>> Begin DATASET EXCERPTS

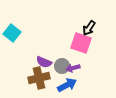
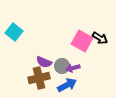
black arrow: moved 11 px right, 10 px down; rotated 91 degrees counterclockwise
cyan square: moved 2 px right, 1 px up
pink square: moved 1 px right, 2 px up; rotated 10 degrees clockwise
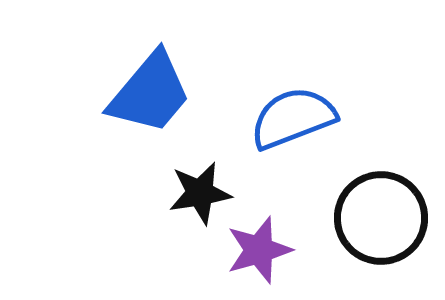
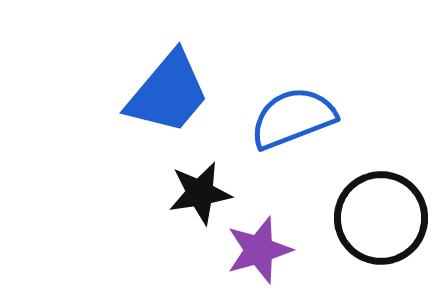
blue trapezoid: moved 18 px right
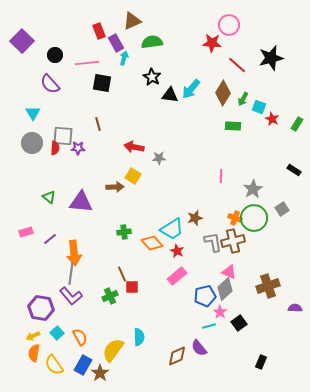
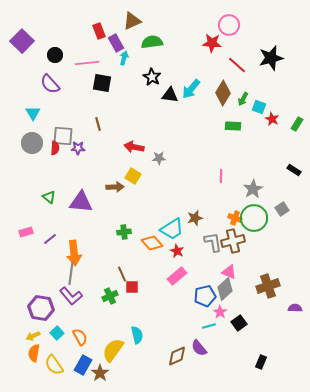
cyan semicircle at (139, 337): moved 2 px left, 2 px up; rotated 12 degrees counterclockwise
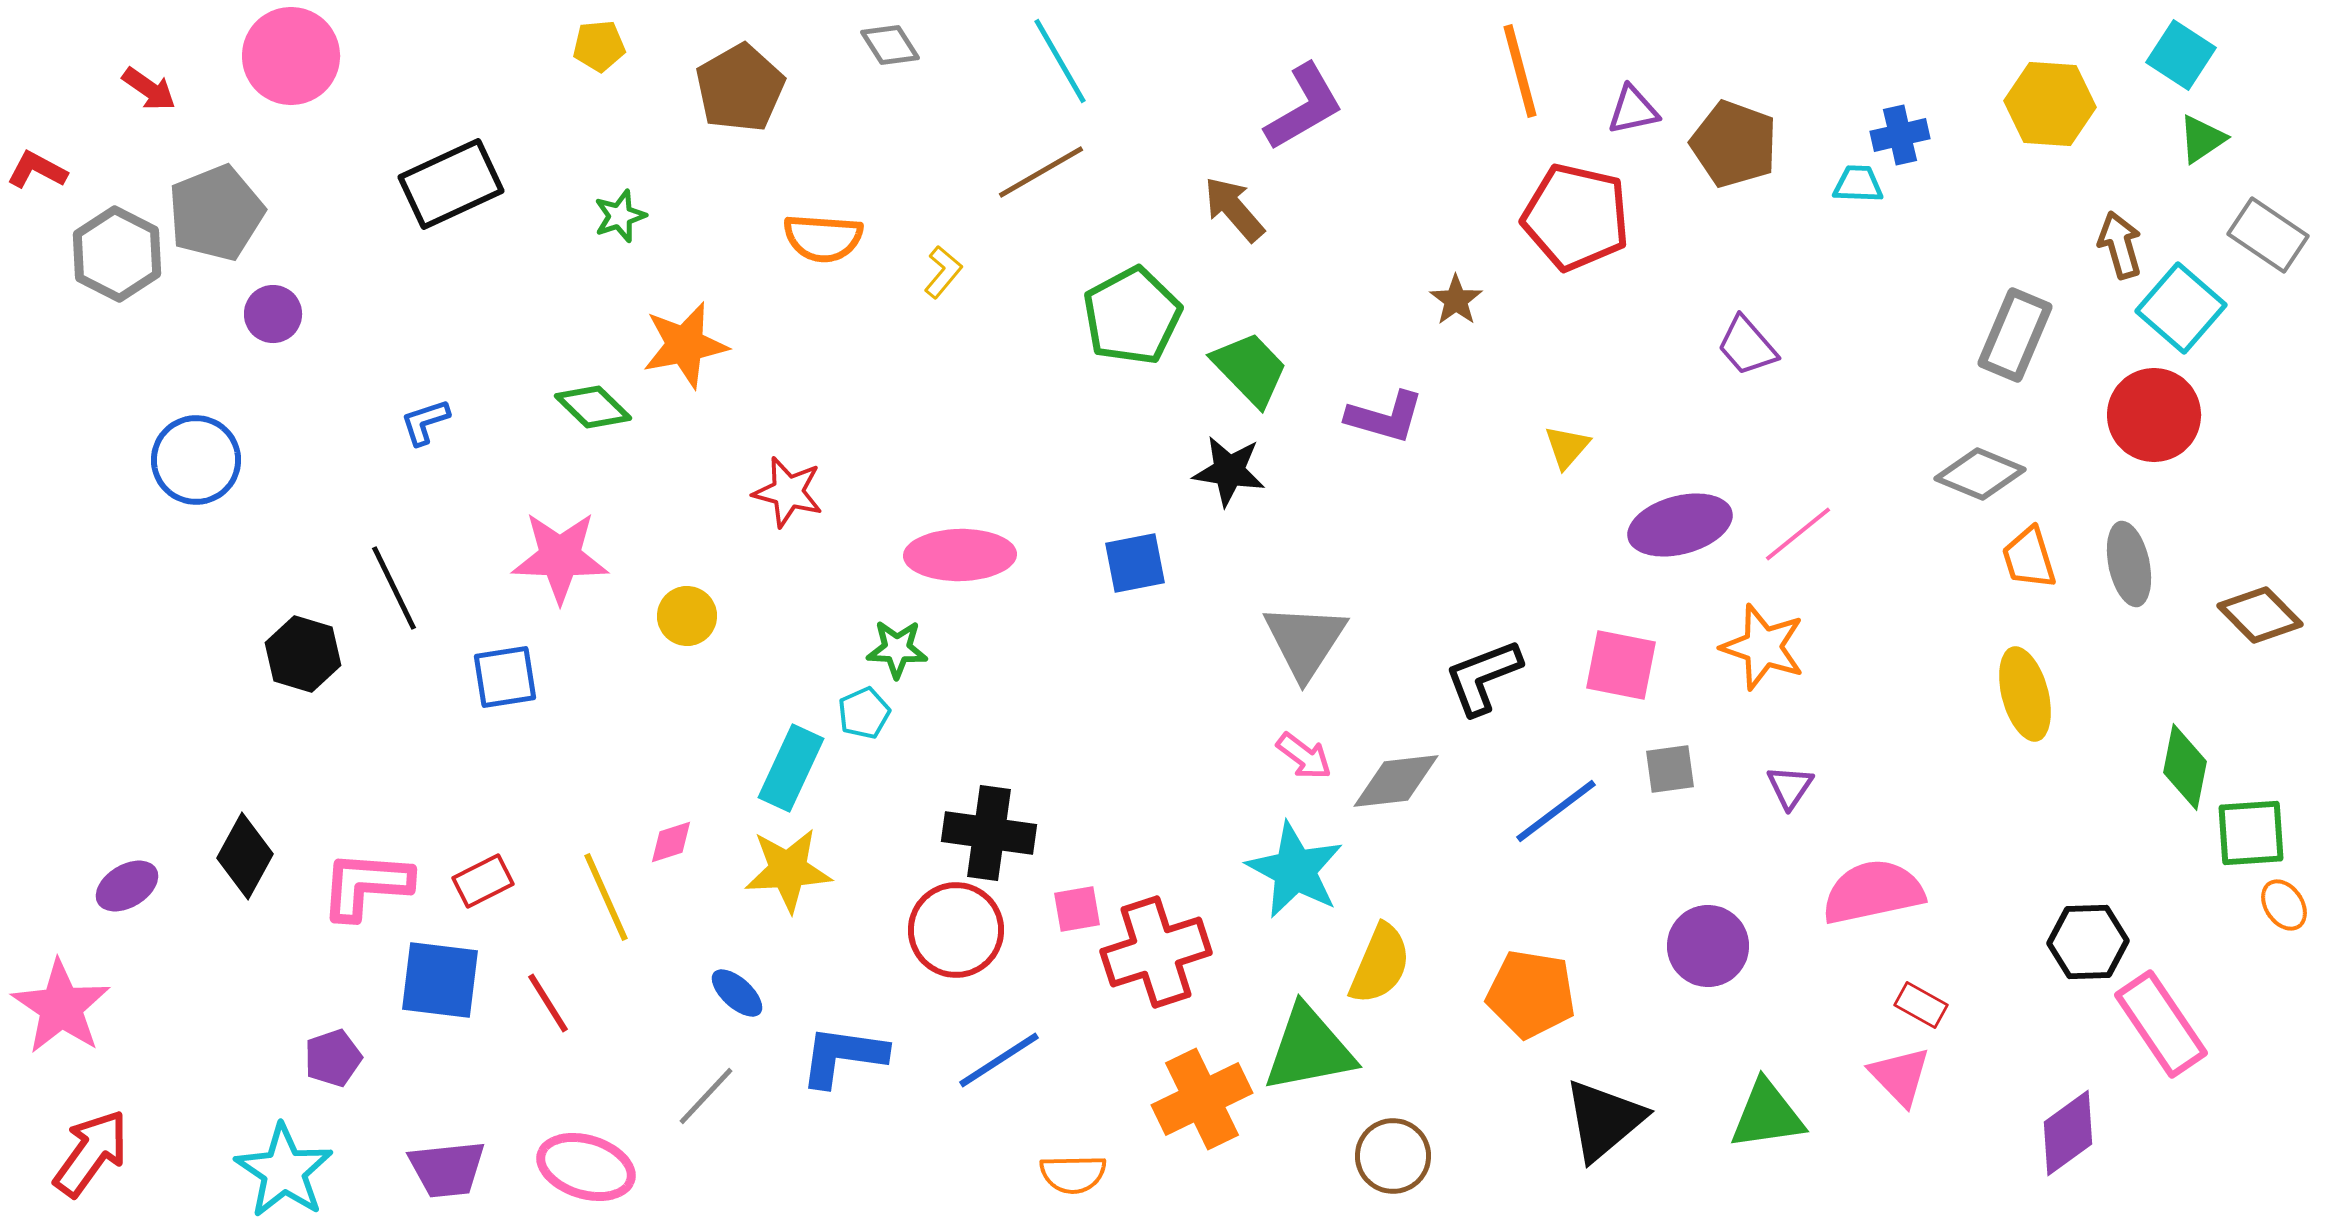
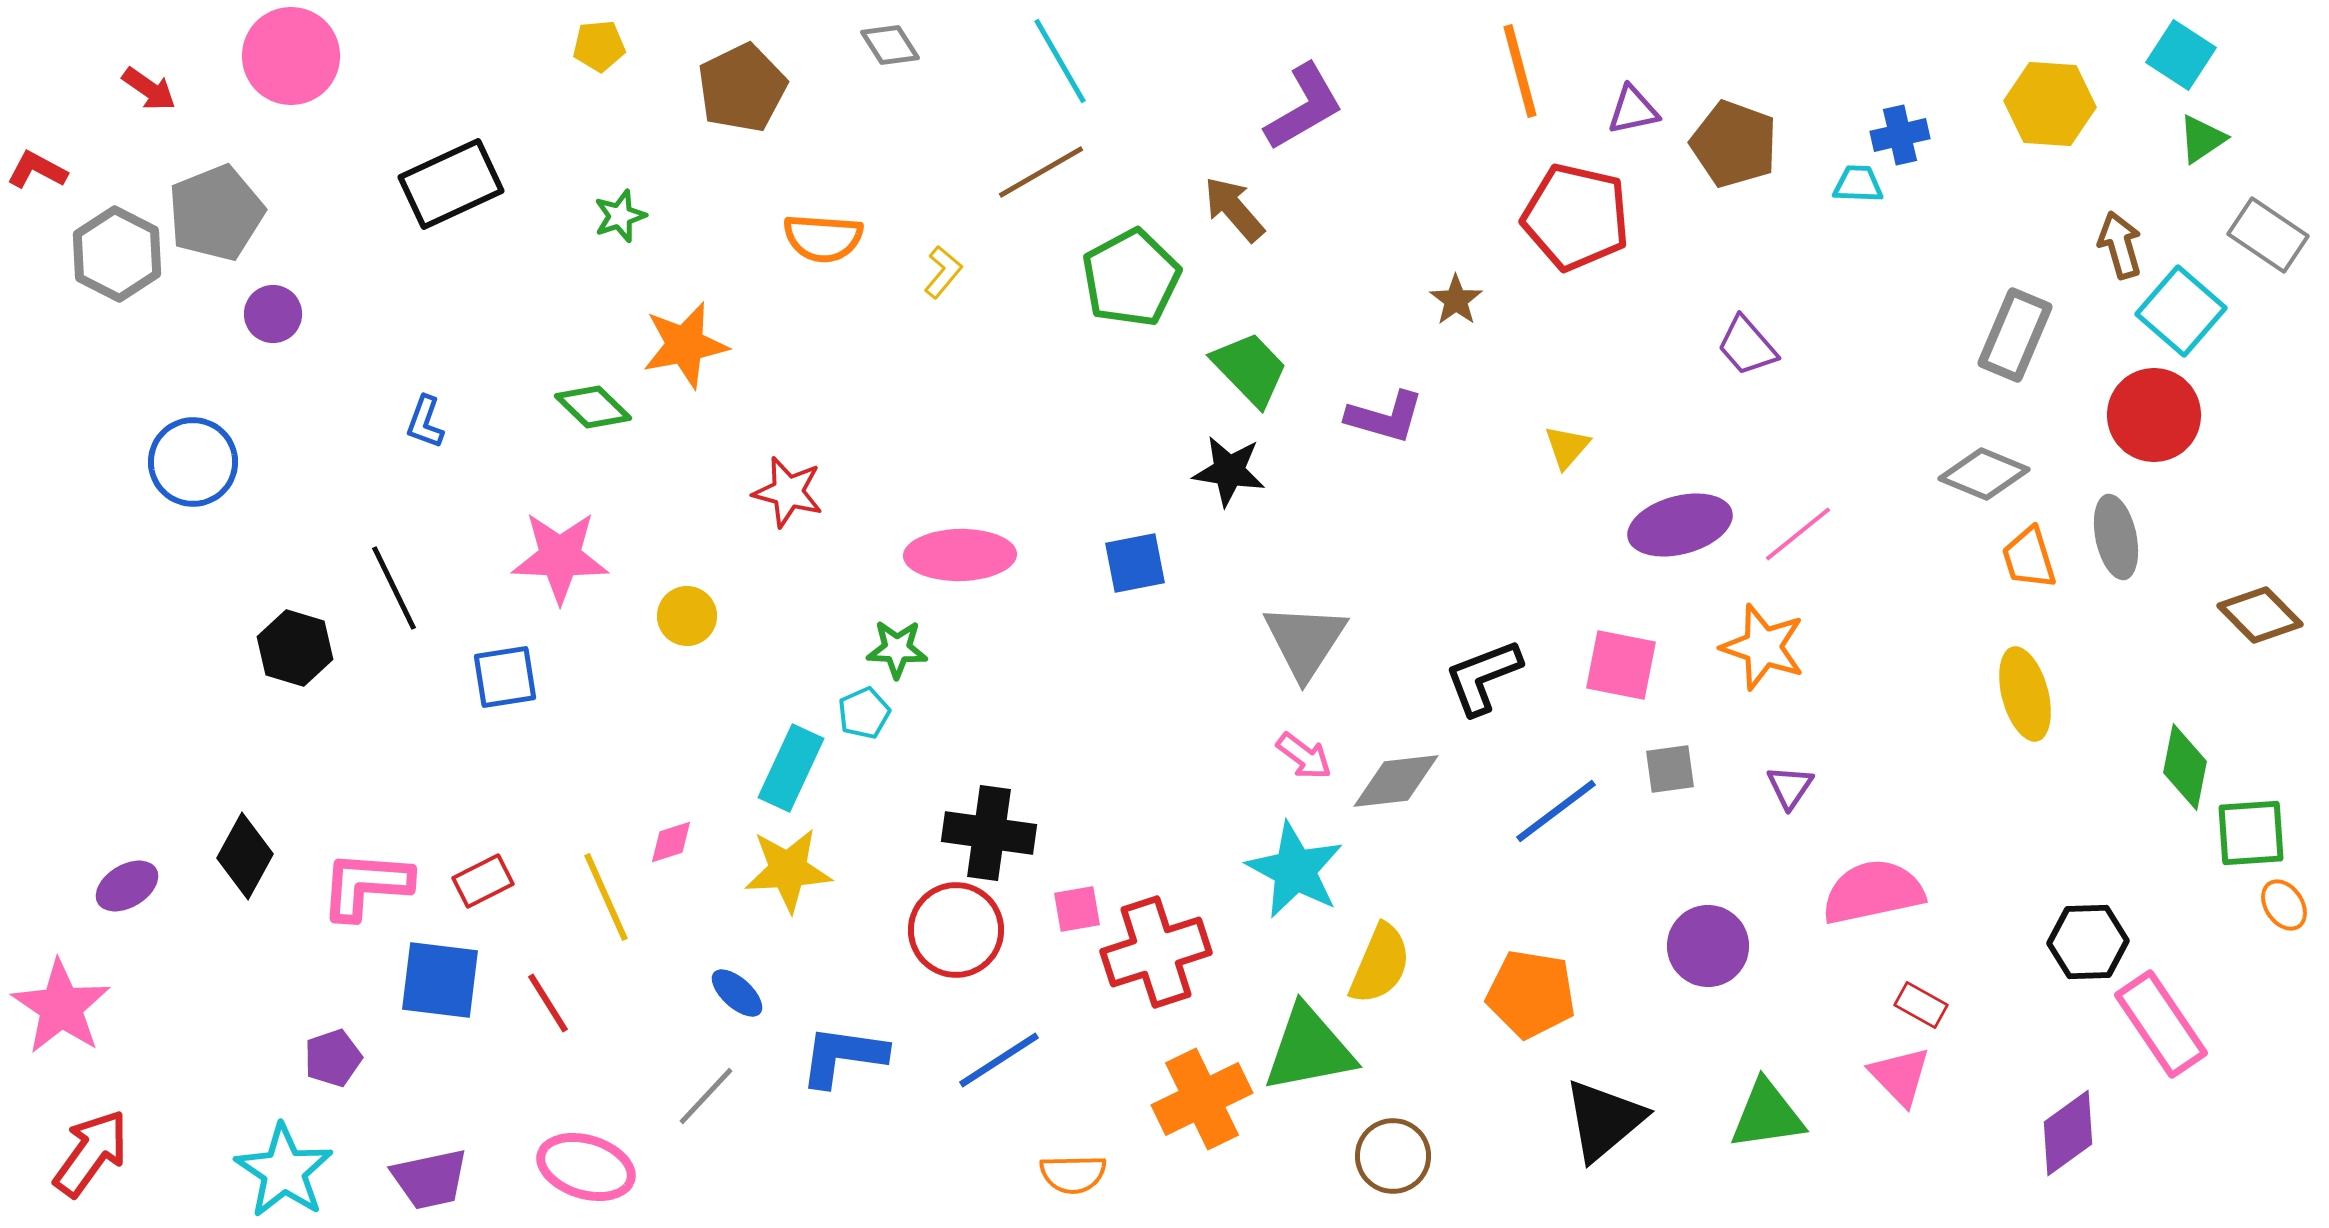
brown pentagon at (740, 88): moved 2 px right; rotated 4 degrees clockwise
cyan square at (2181, 308): moved 3 px down
green pentagon at (1132, 316): moved 1 px left, 38 px up
blue L-shape at (425, 422): rotated 52 degrees counterclockwise
blue circle at (196, 460): moved 3 px left, 2 px down
gray diamond at (1980, 474): moved 4 px right
gray ellipse at (2129, 564): moved 13 px left, 27 px up
black hexagon at (303, 654): moved 8 px left, 6 px up
purple trapezoid at (447, 1169): moved 17 px left, 10 px down; rotated 6 degrees counterclockwise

>> End DATASET EXCERPTS

Please retype every line of the listing above word for word, leaving the pictures out.

black arrow: moved 11 px right, 10 px down; rotated 91 degrees counterclockwise
cyan square: moved 2 px right, 1 px up
pink square: moved 1 px right, 2 px up; rotated 10 degrees clockwise
blue trapezoid: moved 18 px right
cyan semicircle at (139, 337): moved 2 px left, 2 px up; rotated 12 degrees counterclockwise
brown pentagon at (740, 88): moved 2 px right; rotated 4 degrees clockwise
cyan square at (2181, 308): moved 3 px down
green pentagon at (1132, 316): moved 1 px left, 38 px up
blue L-shape at (425, 422): rotated 52 degrees counterclockwise
blue circle at (196, 460): moved 3 px left, 2 px down
gray diamond at (1980, 474): moved 4 px right
gray ellipse at (2129, 564): moved 13 px left, 27 px up
black hexagon at (303, 654): moved 8 px left, 6 px up
purple trapezoid at (447, 1169): moved 17 px left, 10 px down; rotated 6 degrees counterclockwise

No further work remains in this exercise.